Task input =>

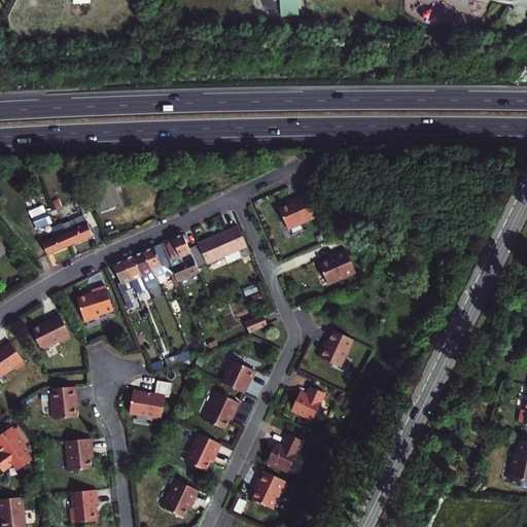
[(295,0),(280,1),(282,15),(296,14),(295,0)]
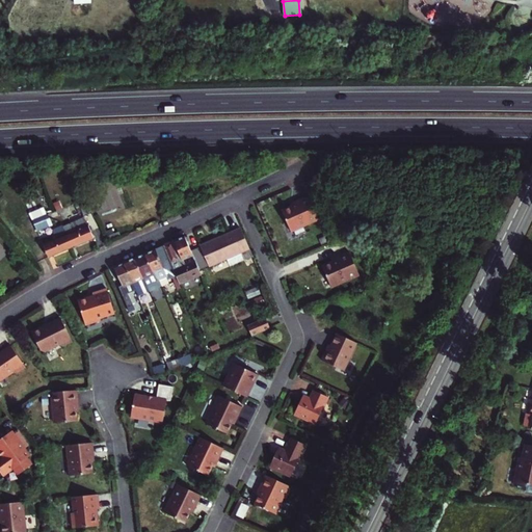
[(120,206),(114,186),(98,190),(103,211),(120,206)]
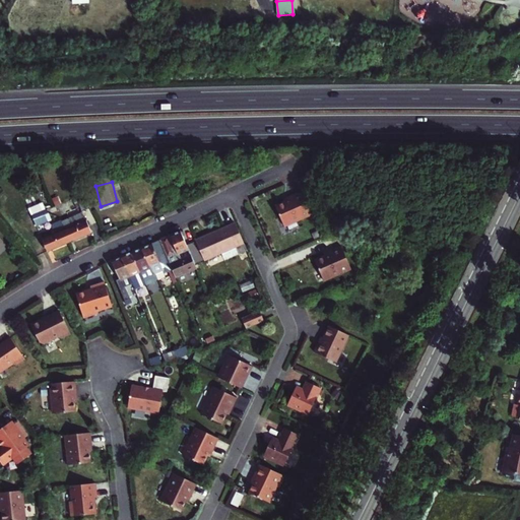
[(285,226),(314,215),(304,192),(293,197),(294,198),(287,201),(277,205),(285,226)]
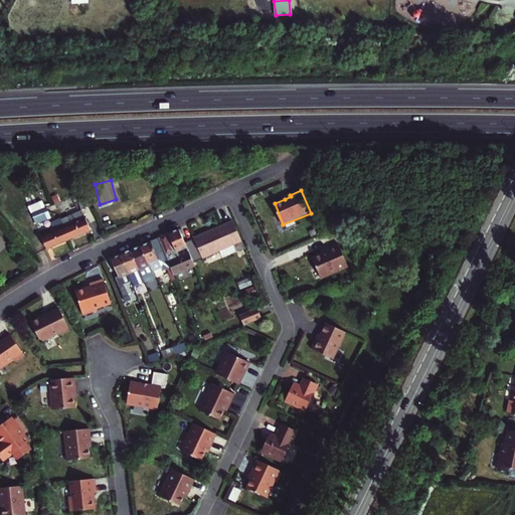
[(76,199),(82,212),(92,208),(87,195),(76,199)]
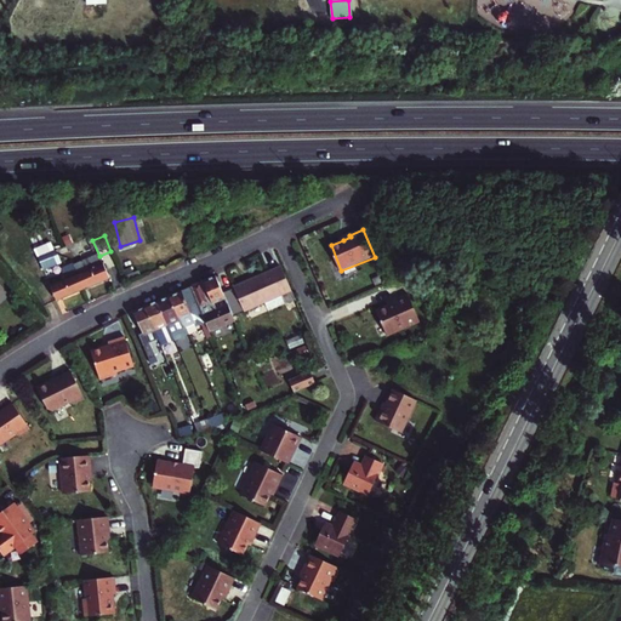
[(39,258),(44,271),(61,263),(55,251),(39,258)]
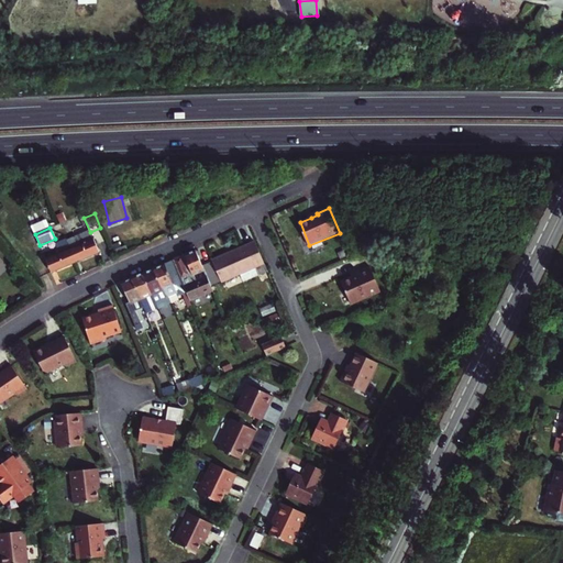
[(90,232),(67,241),(77,263),(99,253),(90,232)]
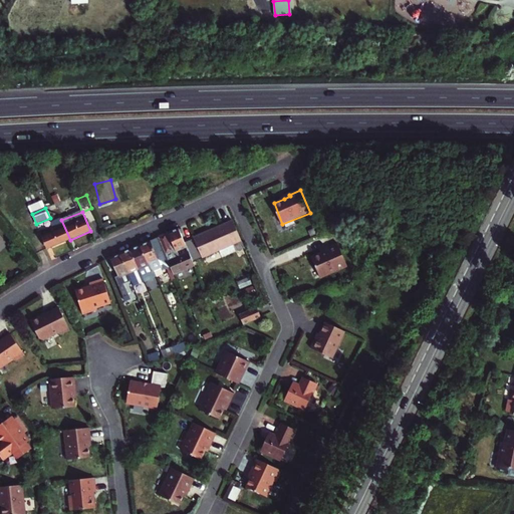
[(70,240),(61,220),(61,219),(58,220),(58,219),(54,220),(58,230),(42,237),(47,249),(70,240)]
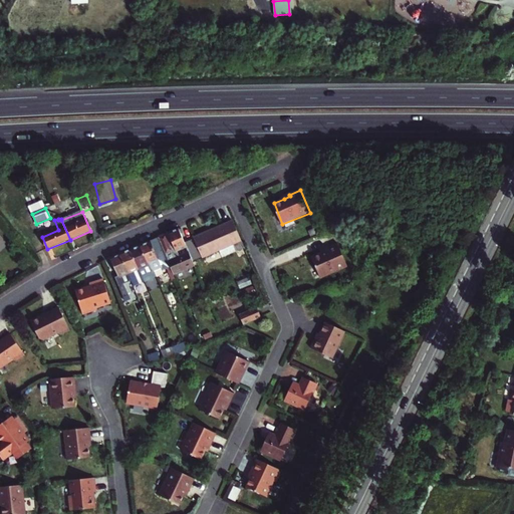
[(233,219),(232,219),(193,235),(194,236),(198,246),(201,253),(217,247),(220,256),(244,246),(233,219)]
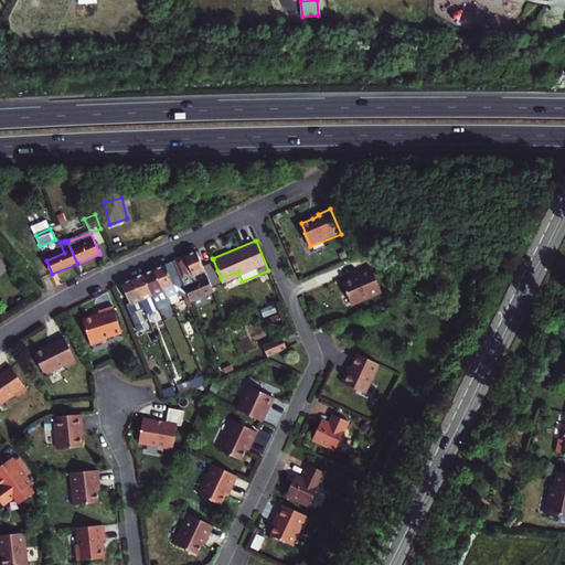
[(196,288),(187,292),(187,295),(190,300),(213,290),(210,285),(210,283),(208,278),(198,283),(195,276),(205,273),(202,264),(196,252),(184,257),(196,288)]
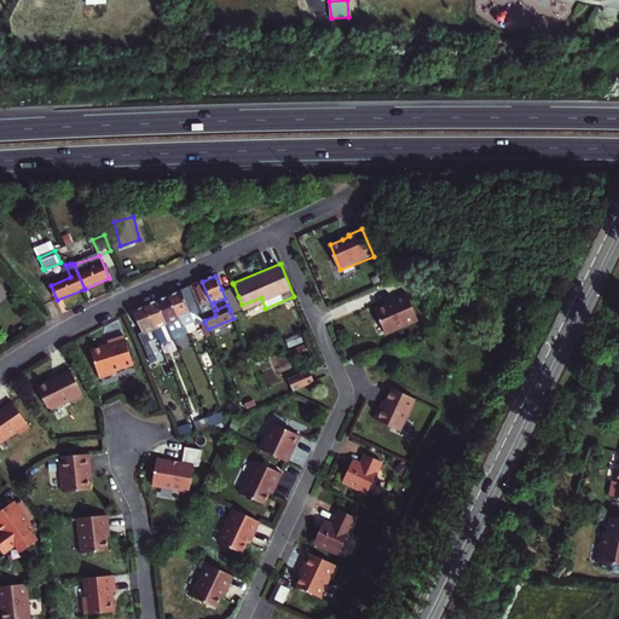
[(202,282),(191,287),(200,305),(198,306),(204,320),(215,316),(202,282)]
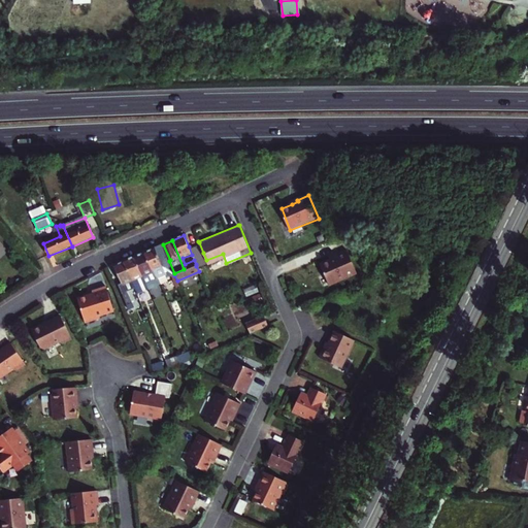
[(203,253),(199,242),(189,246),(192,255),(194,260),(196,264),(196,266),(206,261),(206,260),(203,253)]
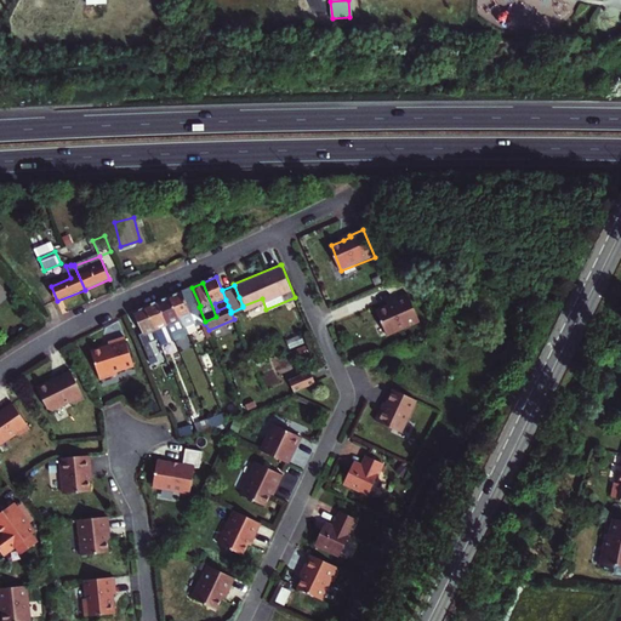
[(184,331),(188,330),(187,326),(195,324),(197,326),(205,324),(205,322),(199,307),(191,288),(170,296),(184,331)]
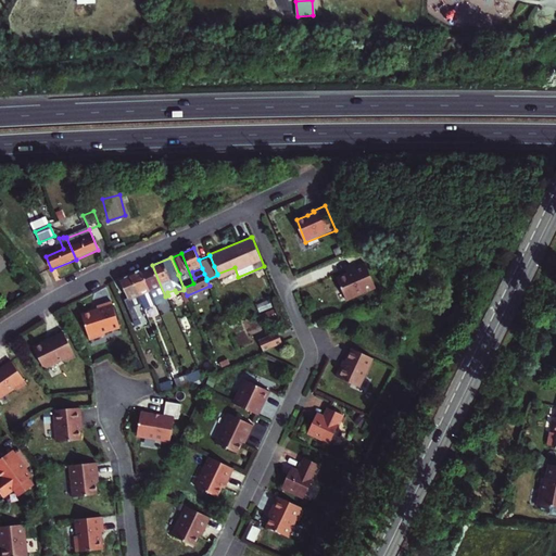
[(337,279),(345,302),(376,290),(365,264),(353,269),(354,273),(346,275),(337,279)]
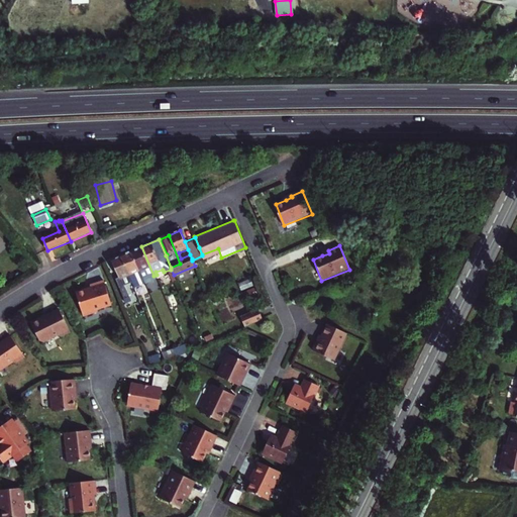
[(132,250),(144,283),(158,278),(157,275),(153,276),(141,246),(132,250)]
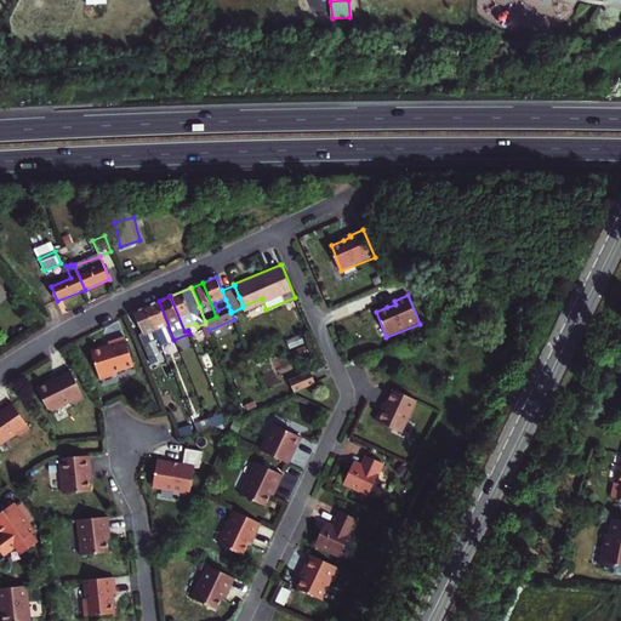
[(163,345),(174,340),(159,301),(146,307),(157,331),(158,331),(163,345)]
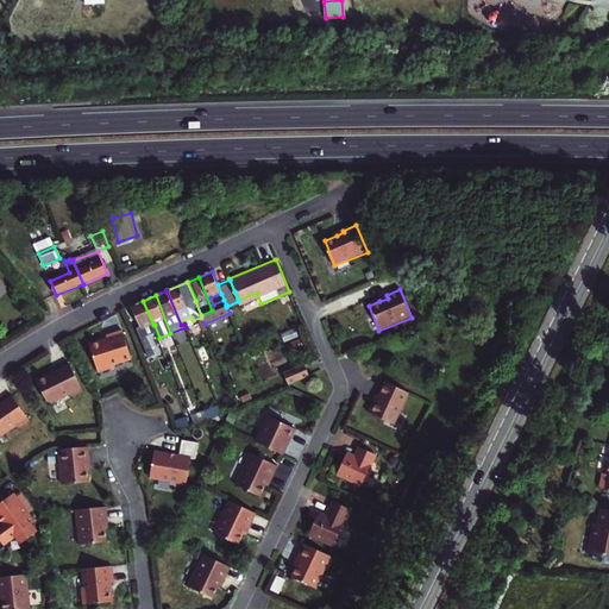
[(148,334),(156,331),(154,325),(143,301),(132,306),(140,328),(138,330),(144,344),(150,341),(148,334)]
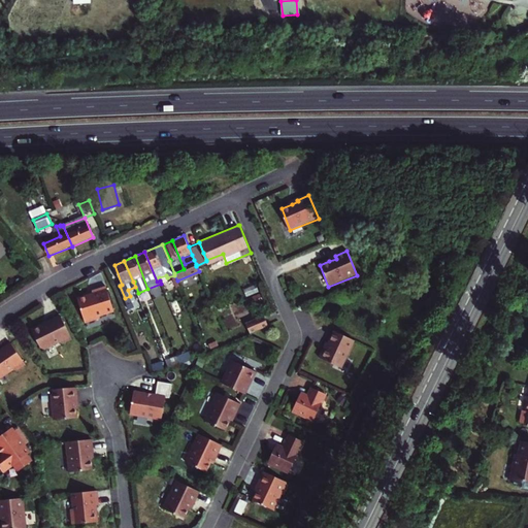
[(79,295),(88,320),(102,315),(101,312),(117,307),(108,284),(94,289),(94,290),(79,295)]
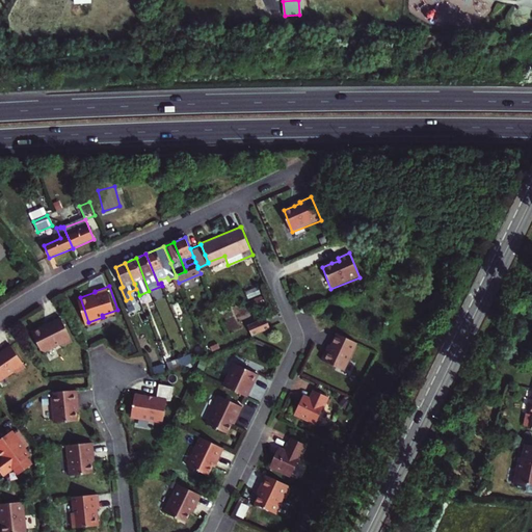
[(143,310),(138,295),(131,298),(126,300),(132,314),(143,310)]
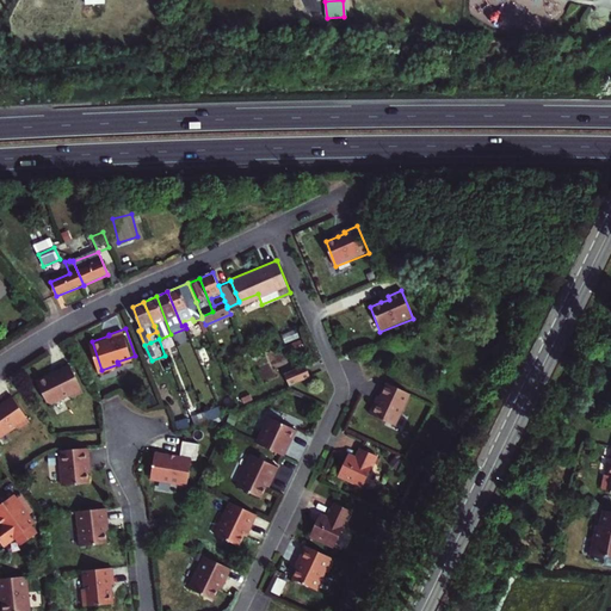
[(49,374),(37,380),(48,401),(51,402),(68,394),(73,395),(84,389),(71,363),(56,370),(56,371),(51,375),(49,374)]
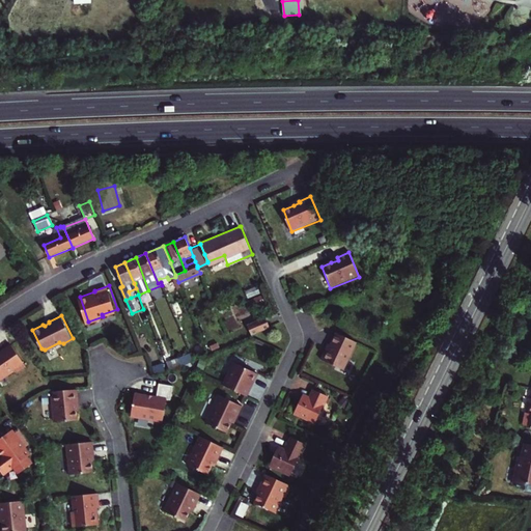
[(264,319),(247,327),(251,338),(269,330),(264,319)]
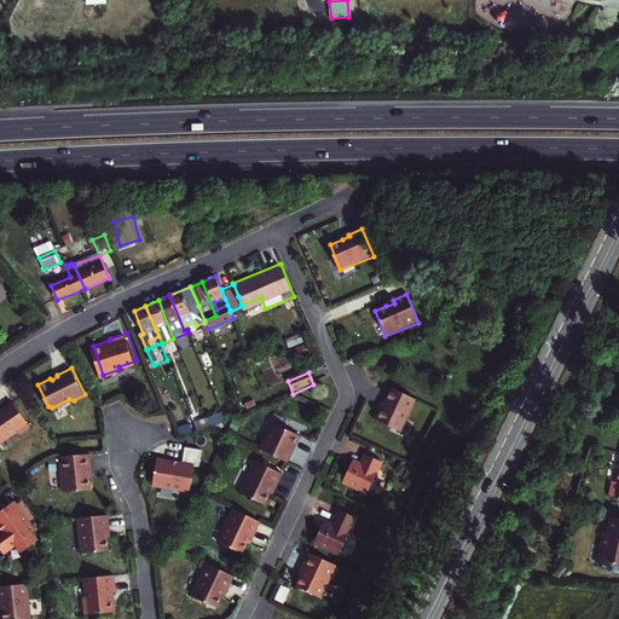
[(399,431),(415,398),(389,387),(383,400),(381,405),(379,404),(372,417),(399,431)]
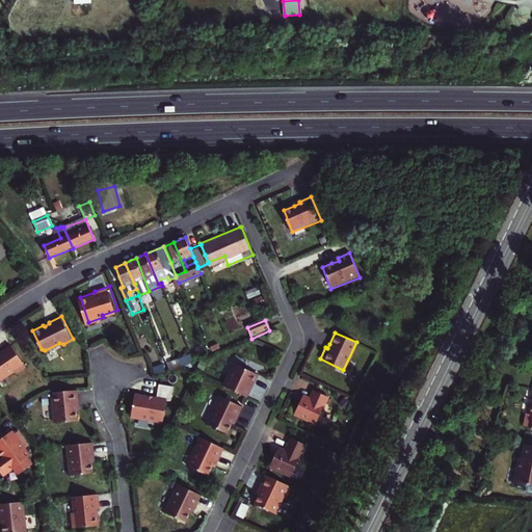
[(10,344),(0,350),(0,351),(0,378),(11,371),(16,372),(25,366),(10,344)]
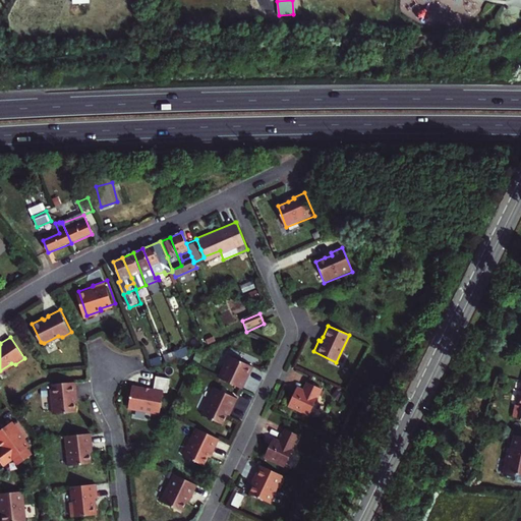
[(175,360),(186,356),(190,355),(187,348),(172,352),(175,360)]
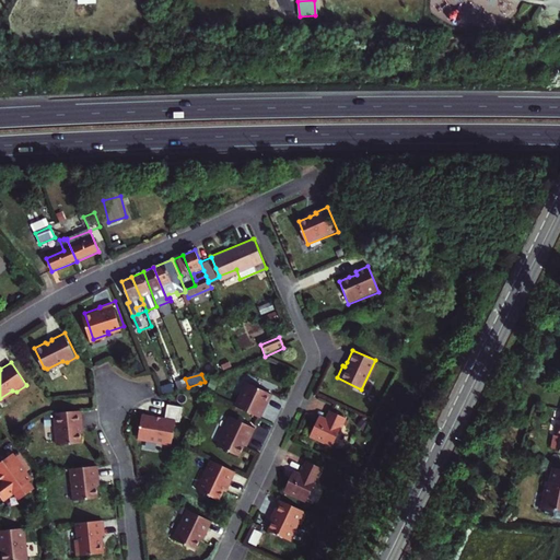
[(185,378),(175,382),(178,389),(188,387),(185,378)]
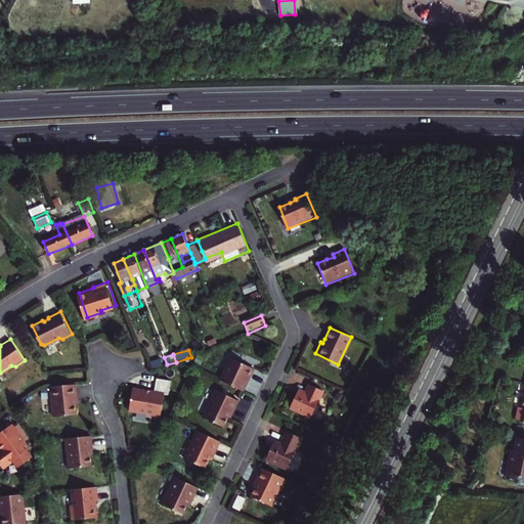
[(252,369),(231,359),(224,374),(223,373),(219,382),(243,393),(247,384),(245,383),(252,369)]
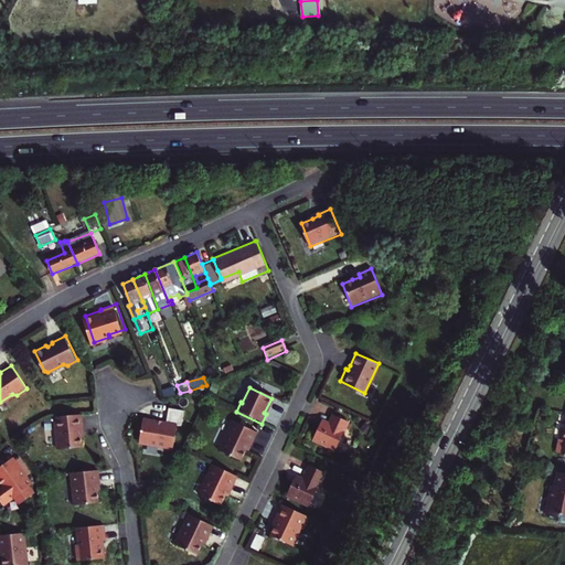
[(264,413),(266,414),(273,398),(272,398),(264,413)]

What to produce =>
Exclude all images and restate the records above word for word.

Result =>
[(295,0),(280,1),(282,15),(296,14),(295,0)]
[(120,206),(114,186),(98,190),(103,211),(120,206)]
[(285,226),(314,215),(304,192),(293,197),(294,198),(287,201),(277,205),(285,226)]
[(76,199),(82,212),(92,208),(87,195),(76,199)]
[(39,258),(44,271),(61,263),(55,251),(39,258)]
[(90,232),(67,241),(77,263),(99,253),(90,232)]
[(70,240),(61,220),(61,219),(58,220),(58,219),(54,220),(58,230),(42,237),(47,249),(70,240)]
[(233,219),(232,219),(193,235),(194,236),(198,246),(201,253),(217,247),(220,256),(244,246),(233,219)]
[(196,288),(187,292),(187,295),(190,300),(213,290),(210,285),(210,283),(208,278),(198,283),(195,276),(205,273),(202,264),(196,252),(184,257),(196,288)]
[(202,282),(191,287),(200,305),(198,306),(204,320),(215,316),(202,282)]
[(203,253),(199,242),(189,246),(192,255),(194,260),(196,264),(196,266),(206,261),(206,260),(203,253)]
[(184,331),(188,330),(187,326),(195,324),(197,326),(205,324),(205,322),(199,307),(191,288),(170,296),(184,331)]
[(337,279),(345,302),(376,290),(365,264),(353,269),(354,273),(346,275),(337,279)]
[(132,250),(144,283),(158,278),(157,275),(153,276),(141,246),(132,250)]
[(163,345),(174,340),(159,301),(146,307),(157,331),(158,331),(163,345)]
[(148,334),(156,331),(154,325),(143,301),(132,306),(140,328),(138,330),(144,344),(150,341),(148,334)]
[(79,295),(88,320),(102,315),(101,312),(117,307),(108,284),(94,289),(94,290),(79,295)]
[(143,310),(138,295),(131,298),(126,300),(132,314),(143,310)]
[(49,374),(37,380),(48,401),(51,402),(68,394),(73,395),(84,389),(71,363),(56,370),(56,371),(51,375),(49,374)]
[(264,319),(247,327),(251,338),(269,330),(264,319)]
[(399,431),(415,398),(389,387),(383,400),(381,405),(379,404),(372,417),(399,431)]
[(10,344),(0,350),(0,351),(0,378),(11,371),(16,372),(25,366),(10,344)]
[(175,360),(186,356),(190,355),(187,348),(172,352),(175,360)]
[(185,378),(175,382),(178,389),(188,387),(185,378)]
[(252,369),(231,359),(224,374),(223,373),(219,382),(243,393),(247,384),(245,383),(252,369)]
[(264,413),(266,414),(273,398),(272,398),(264,413)]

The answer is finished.